__What is being asked__: Copy out the records from the line containing "brown hexagon: rotated 24 degrees clockwise" through the line containing "pink square: moved 8 px right, 22 px up", unchanged.
>> BEGIN Records
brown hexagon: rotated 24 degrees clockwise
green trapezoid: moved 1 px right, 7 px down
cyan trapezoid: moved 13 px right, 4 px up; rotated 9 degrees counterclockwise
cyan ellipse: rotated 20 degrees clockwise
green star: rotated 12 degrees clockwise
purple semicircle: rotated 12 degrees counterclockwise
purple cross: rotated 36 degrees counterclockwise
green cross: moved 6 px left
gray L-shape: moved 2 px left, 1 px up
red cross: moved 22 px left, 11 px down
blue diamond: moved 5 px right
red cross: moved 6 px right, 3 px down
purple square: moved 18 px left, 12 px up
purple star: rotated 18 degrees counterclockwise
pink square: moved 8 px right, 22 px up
>> END Records
>> BEGIN Records
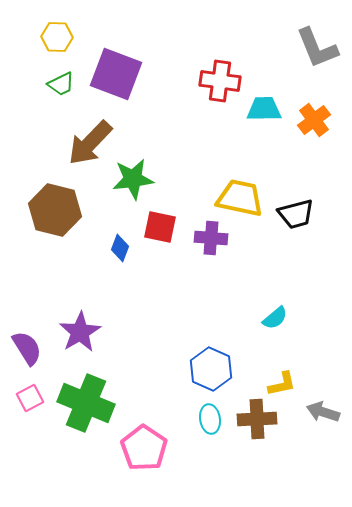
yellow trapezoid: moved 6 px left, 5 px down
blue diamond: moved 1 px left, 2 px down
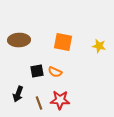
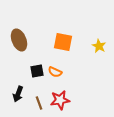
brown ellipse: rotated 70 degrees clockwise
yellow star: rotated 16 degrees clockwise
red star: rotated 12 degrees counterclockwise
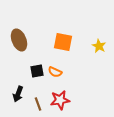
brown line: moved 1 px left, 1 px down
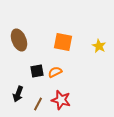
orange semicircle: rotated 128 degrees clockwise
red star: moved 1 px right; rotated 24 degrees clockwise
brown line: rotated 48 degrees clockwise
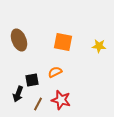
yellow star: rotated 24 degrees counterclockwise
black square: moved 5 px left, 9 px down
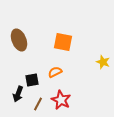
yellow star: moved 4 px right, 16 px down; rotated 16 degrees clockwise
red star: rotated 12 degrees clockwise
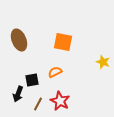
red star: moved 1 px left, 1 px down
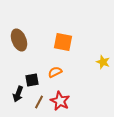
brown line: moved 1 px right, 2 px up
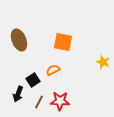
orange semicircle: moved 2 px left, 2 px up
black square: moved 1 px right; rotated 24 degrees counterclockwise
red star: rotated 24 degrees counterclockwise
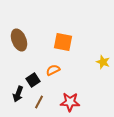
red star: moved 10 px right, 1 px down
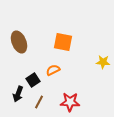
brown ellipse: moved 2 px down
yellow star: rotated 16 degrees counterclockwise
>> END Records
>> BEGIN Records
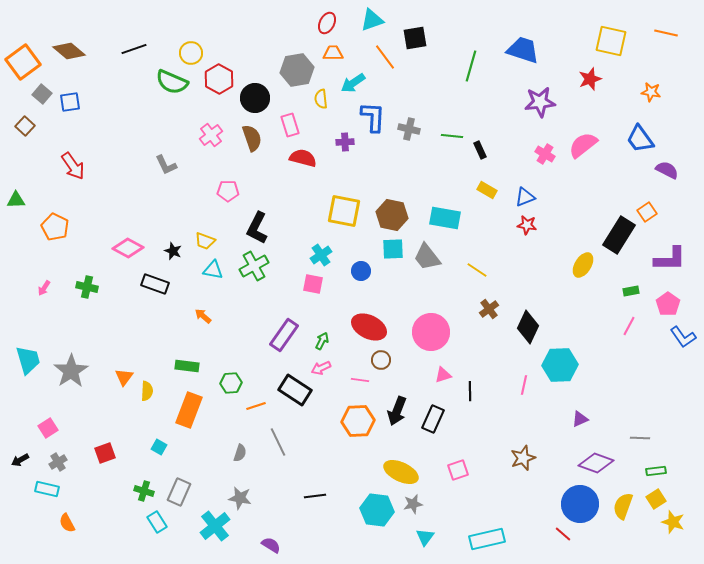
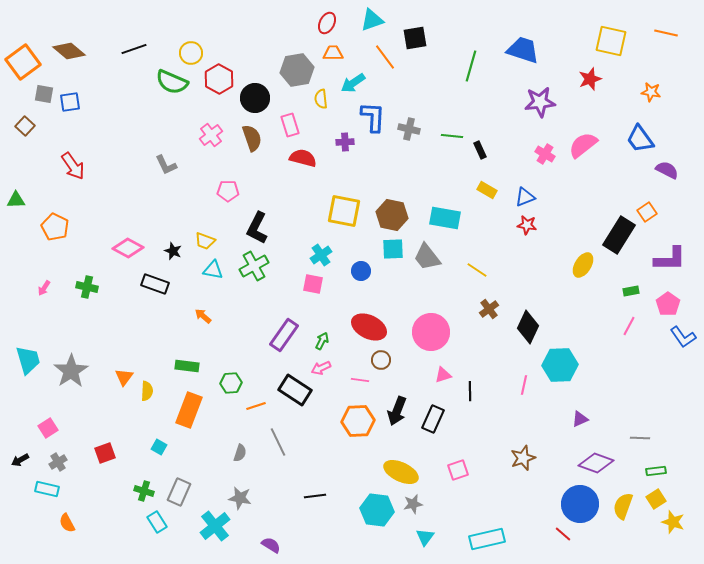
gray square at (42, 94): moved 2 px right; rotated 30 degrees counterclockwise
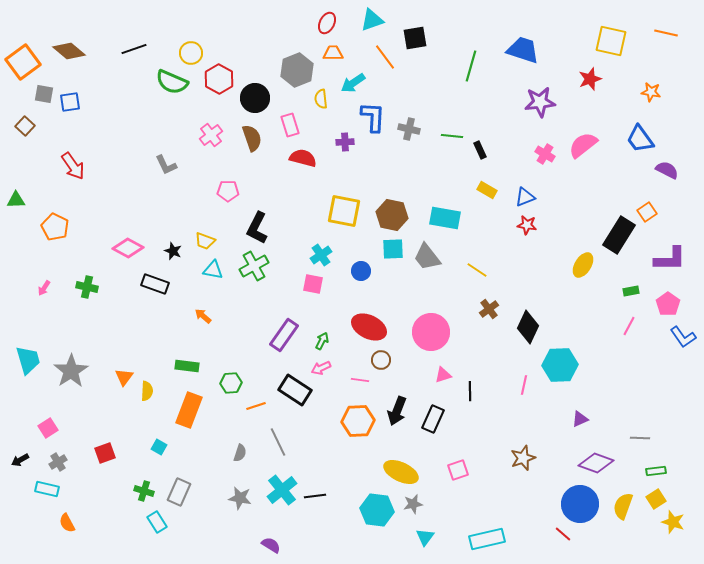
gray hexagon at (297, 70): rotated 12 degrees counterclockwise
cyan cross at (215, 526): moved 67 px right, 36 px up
>> END Records
__Solution to this task__:
brown hexagon: rotated 24 degrees clockwise
green trapezoid: moved 1 px right, 7 px down
cyan trapezoid: moved 13 px right, 4 px up; rotated 9 degrees counterclockwise
cyan ellipse: rotated 20 degrees clockwise
green star: rotated 12 degrees clockwise
purple semicircle: rotated 12 degrees counterclockwise
purple cross: rotated 36 degrees counterclockwise
green cross: moved 6 px left
gray L-shape: moved 2 px left, 1 px up
red cross: moved 22 px left, 11 px down
blue diamond: moved 5 px right
red cross: moved 6 px right, 3 px down
purple square: moved 18 px left, 12 px up
purple star: rotated 18 degrees counterclockwise
pink square: moved 8 px right, 22 px up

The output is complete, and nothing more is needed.